WHAT TO WORK ON —
The data below holds a line containing "RADIO pin CSN: GP15 -> GP3" and a line containing "KEYS pin K3: A5 -> TX"; please quote exactly those two lines and every line between them, and nothing else.

EXERCISE DATA —
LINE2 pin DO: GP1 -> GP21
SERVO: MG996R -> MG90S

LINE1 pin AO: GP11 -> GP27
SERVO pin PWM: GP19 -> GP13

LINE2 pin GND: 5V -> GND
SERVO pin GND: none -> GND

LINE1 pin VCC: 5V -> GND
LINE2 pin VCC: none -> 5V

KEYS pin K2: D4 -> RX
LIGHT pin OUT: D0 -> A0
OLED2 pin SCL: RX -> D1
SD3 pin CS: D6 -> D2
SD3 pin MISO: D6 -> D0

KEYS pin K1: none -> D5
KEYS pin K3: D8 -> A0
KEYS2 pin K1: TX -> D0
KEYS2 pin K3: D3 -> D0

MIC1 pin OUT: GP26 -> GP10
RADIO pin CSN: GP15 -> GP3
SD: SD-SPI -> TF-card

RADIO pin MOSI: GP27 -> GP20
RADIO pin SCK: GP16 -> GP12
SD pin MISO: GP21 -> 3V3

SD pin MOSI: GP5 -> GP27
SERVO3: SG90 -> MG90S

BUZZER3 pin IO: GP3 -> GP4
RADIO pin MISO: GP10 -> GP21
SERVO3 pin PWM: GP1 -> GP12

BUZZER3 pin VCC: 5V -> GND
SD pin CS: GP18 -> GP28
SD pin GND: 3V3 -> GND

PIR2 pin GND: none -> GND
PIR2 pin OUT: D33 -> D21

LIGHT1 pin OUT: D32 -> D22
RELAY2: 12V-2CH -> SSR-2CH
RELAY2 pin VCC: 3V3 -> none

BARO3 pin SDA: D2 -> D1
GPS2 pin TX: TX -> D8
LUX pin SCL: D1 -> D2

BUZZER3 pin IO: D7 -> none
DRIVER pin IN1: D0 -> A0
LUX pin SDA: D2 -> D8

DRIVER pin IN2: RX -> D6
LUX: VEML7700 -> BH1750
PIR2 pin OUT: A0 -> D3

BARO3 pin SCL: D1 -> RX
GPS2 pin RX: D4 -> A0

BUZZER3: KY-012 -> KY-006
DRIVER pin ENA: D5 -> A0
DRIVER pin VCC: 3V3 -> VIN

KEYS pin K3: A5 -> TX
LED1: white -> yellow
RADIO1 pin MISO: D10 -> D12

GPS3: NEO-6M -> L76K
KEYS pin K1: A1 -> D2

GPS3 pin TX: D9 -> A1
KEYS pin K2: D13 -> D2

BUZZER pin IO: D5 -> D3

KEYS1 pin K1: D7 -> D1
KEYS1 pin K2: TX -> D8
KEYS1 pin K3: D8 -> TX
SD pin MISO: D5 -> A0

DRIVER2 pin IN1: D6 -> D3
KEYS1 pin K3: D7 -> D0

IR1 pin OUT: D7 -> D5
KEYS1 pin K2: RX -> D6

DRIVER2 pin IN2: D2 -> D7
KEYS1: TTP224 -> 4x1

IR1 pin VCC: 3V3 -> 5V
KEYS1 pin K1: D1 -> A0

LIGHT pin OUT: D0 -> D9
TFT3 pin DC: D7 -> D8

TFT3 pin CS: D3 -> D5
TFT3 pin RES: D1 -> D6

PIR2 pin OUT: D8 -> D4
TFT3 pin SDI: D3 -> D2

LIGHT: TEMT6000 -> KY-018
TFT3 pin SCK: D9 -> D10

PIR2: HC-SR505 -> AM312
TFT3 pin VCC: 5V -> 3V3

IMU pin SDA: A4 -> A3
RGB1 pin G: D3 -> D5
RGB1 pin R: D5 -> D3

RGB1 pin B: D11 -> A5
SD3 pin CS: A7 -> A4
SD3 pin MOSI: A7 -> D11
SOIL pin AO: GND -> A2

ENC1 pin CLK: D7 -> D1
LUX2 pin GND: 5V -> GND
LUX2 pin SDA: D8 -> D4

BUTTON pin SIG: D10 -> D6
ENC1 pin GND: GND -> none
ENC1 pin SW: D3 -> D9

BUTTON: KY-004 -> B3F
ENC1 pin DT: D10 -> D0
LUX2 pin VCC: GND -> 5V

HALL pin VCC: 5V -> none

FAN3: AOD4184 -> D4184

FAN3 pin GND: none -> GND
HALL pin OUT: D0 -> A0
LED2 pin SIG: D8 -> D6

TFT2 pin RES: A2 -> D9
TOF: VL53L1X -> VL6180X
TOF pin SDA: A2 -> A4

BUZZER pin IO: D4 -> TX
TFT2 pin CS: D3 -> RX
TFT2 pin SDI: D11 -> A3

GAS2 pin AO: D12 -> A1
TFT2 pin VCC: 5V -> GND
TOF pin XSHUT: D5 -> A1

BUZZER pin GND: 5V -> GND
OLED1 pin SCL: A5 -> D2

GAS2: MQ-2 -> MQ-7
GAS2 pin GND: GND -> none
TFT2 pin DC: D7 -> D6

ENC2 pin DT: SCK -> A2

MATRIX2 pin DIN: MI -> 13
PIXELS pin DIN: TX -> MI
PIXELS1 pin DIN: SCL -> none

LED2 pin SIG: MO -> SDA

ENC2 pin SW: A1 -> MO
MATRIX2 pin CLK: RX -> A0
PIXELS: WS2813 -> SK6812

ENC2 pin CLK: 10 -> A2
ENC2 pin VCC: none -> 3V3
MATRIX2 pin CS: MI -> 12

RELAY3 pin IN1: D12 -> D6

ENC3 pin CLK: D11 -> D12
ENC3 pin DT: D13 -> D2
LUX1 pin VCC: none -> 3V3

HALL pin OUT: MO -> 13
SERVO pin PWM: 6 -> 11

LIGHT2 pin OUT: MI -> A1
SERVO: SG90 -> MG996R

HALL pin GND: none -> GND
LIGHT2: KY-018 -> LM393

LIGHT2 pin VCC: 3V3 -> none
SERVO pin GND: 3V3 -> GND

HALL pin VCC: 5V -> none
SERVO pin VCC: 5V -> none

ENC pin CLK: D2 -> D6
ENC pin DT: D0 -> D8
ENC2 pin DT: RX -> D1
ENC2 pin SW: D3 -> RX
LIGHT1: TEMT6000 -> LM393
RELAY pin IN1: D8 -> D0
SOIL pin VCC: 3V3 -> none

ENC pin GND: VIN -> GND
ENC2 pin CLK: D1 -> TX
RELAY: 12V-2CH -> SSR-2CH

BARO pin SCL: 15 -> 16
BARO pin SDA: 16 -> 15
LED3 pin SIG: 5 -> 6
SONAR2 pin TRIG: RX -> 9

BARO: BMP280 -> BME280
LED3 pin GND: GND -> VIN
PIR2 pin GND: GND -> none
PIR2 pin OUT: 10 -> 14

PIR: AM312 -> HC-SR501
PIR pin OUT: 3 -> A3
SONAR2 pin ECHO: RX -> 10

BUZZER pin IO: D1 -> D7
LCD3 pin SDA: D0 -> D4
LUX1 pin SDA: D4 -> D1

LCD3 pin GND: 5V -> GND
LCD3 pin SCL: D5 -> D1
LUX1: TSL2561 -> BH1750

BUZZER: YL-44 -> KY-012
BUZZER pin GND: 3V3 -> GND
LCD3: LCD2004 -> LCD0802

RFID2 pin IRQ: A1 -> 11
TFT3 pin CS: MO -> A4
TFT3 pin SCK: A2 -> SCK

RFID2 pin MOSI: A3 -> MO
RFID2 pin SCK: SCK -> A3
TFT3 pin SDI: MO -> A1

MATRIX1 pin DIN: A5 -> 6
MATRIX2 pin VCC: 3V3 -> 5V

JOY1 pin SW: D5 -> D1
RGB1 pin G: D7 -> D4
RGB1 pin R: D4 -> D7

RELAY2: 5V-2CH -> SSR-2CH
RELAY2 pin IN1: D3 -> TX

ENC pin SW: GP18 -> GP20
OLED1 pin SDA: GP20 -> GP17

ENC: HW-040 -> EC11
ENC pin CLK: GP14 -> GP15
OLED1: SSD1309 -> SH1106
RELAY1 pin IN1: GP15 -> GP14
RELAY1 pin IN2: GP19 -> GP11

RESPONSE BELOW —
RADIO pin CSN: GP15 -> GP3
SD: SD-SPI -> TF-card

RADIO pin MOSI: GP27 -> GP20
RADIO pin SCK: GP16 -> GP12
SD pin MISO: GP21 -> 3V3

SD pin MOSI: GP5 -> GP27
SERVO3: SG90 -> MG90S

BUZZER3 pin IO: GP3 -> GP4
RADIO pin MISO: GP10 -> GP21
SERVO3 pin PWM: GP1 -> GP12

BUZZER3 pin VCC: 5V -> GND
SD pin CS: GP18 -> GP28
SD pin GND: 3V3 -> GND

PIR2 pin GND: none -> GND
PIR2 pin OUT: D33 -> D21

LIGHT1 pin OUT: D32 -> D22
RELAY2: 12V-2CH -> SSR-2CH
RELAY2 pin VCC: 3V3 -> none

BARO3 pin SDA: D2 -> D1
GPS2 pin TX: TX -> D8
LUX pin SCL: D1 -> D2

BUZZER3 pin IO: D7 -> none
DRIVER pin IN1: D0 -> A0
LUX pin SDA: D2 -> D8

DRIVER pin IN2: RX -> D6
LUX: VEML7700 -> BH1750
PIR2 pin OUT: A0 -> D3

BARO3 pin SCL: D1 -> RX
GPS2 pin RX: D4 -> A0

BUZZER3: KY-012 -> KY-006
DRIVER pin ENA: D5 -> A0
DRIVER pin VCC: 3V3 -> VIN

KEYS pin K3: A5 -> TX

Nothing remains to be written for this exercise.